(Records from a dataset)
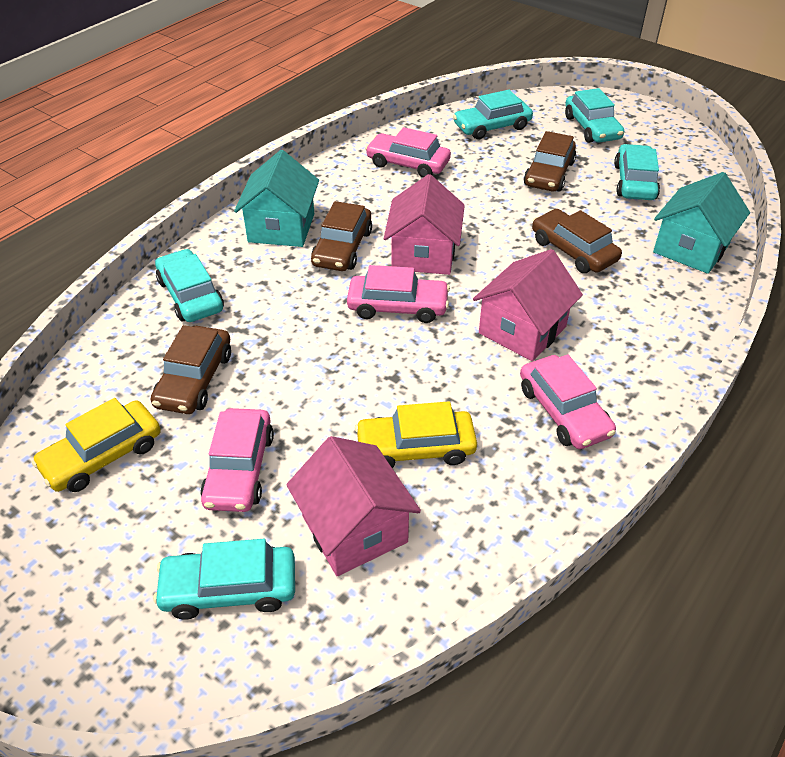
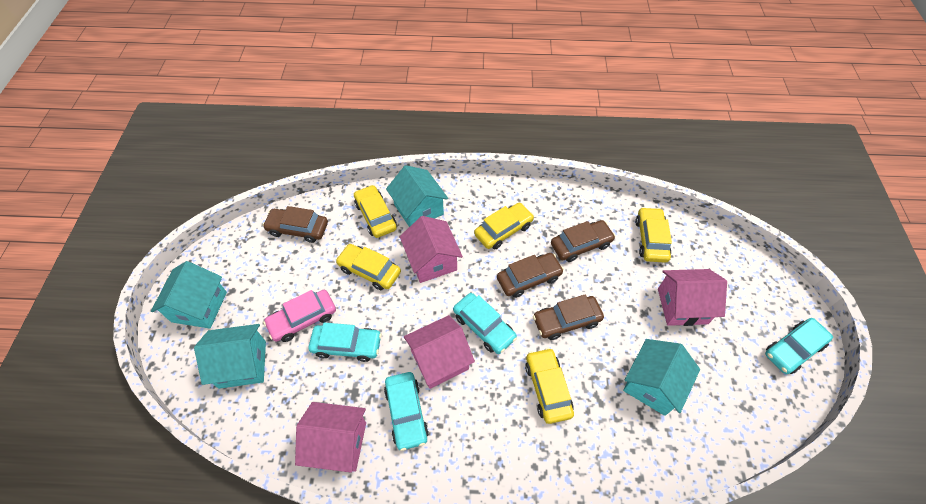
pink car: 4 -> 1
pink house: 3 -> 4
turquoise car: 5 -> 4
turquoise house: 2 -> 4
yellow car: 2 -> 5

**Your goal:**
Filter the data for the string "turquoise". Copy each matching line.

**Answer area:**
turquoise car: 5 -> 4
turquoise house: 2 -> 4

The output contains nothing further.